Wherever a picture appears, leave it out; set down everything else in the records exactly.

□ □ □

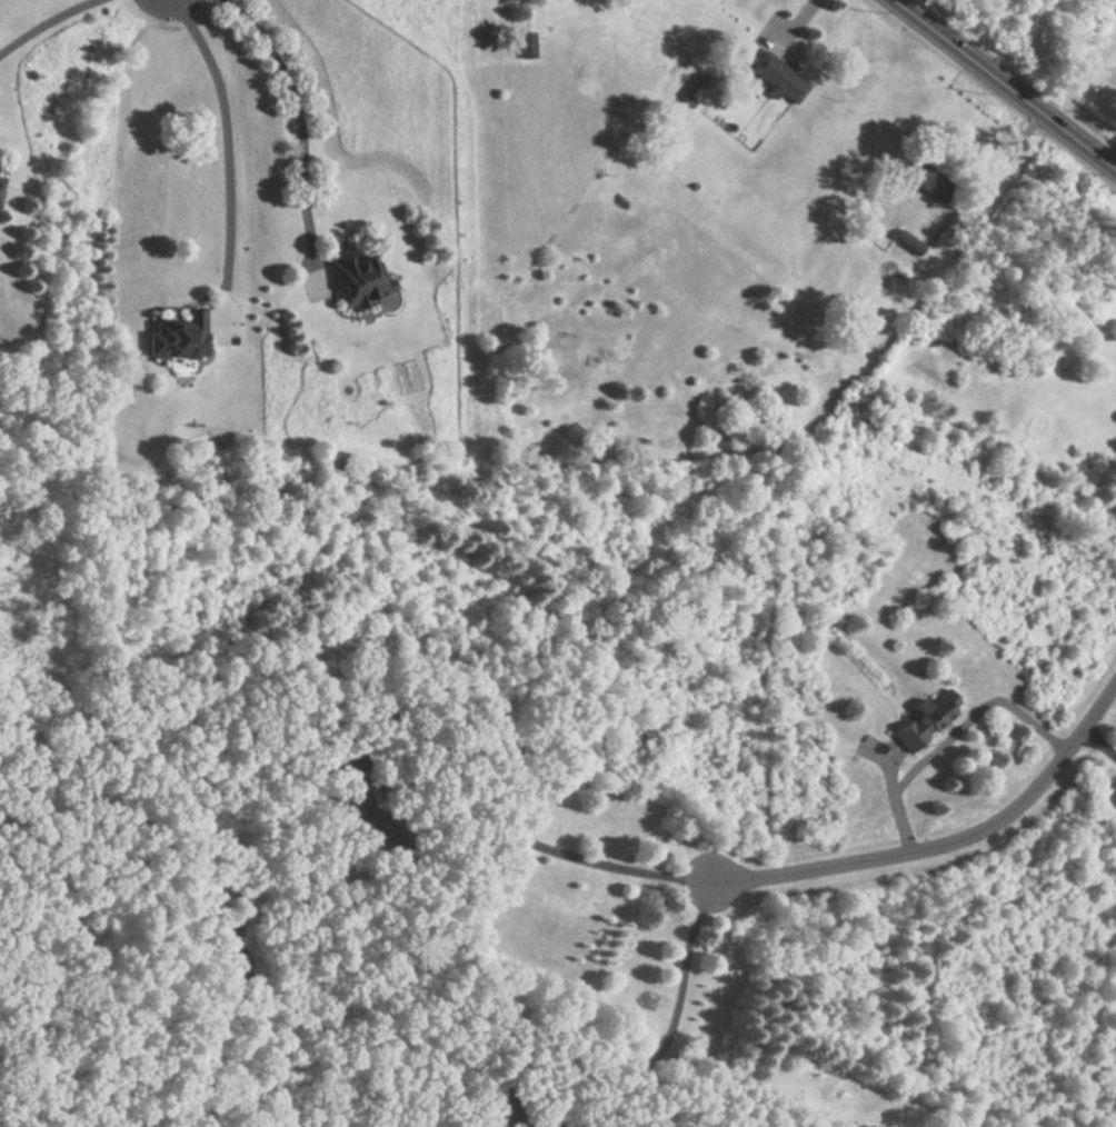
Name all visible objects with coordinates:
road: (794, 20)
road: (47, 25)
building: (526, 45)
building: (777, 77)
road: (1005, 84)
road: (298, 112)
road: (226, 134)
road: (1005, 156)
building: (928, 181)
building: (343, 279)
building: (177, 339)
building: (927, 719)
road: (951, 734)
road: (1098, 744)
road: (478, 820)
road: (944, 841)
road: (676, 1011)

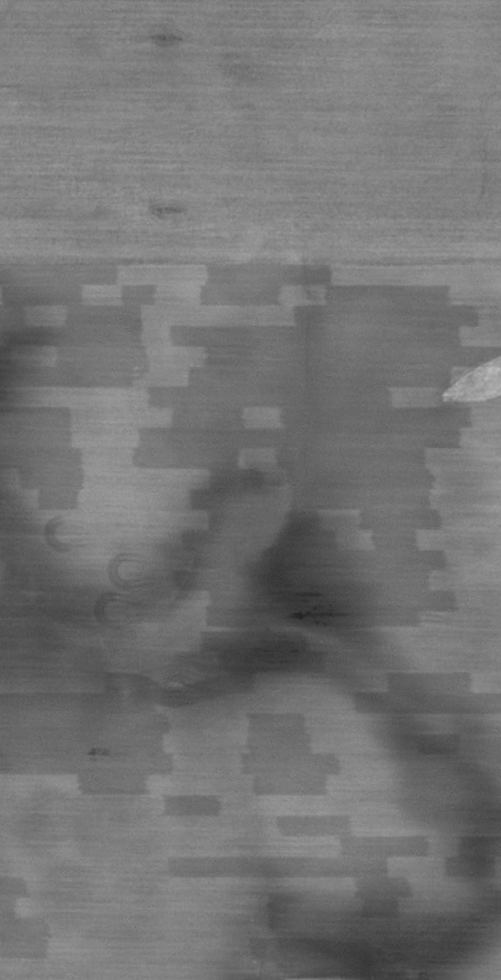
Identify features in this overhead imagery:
crop: (250, 490)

□ □ □

Your solution:
Name all visible objects with coordinates:
road: (794, 20)
road: (47, 25)
building: (526, 45)
building: (777, 77)
road: (1005, 84)
road: (298, 112)
road: (226, 134)
road: (1005, 156)
building: (928, 181)
building: (343, 279)
building: (177, 339)
building: (927, 719)
road: (951, 734)
road: (1098, 744)
road: (478, 820)
road: (944, 841)
road: (676, 1011)

Identify features in this overhead imagery:
crop: (250, 490)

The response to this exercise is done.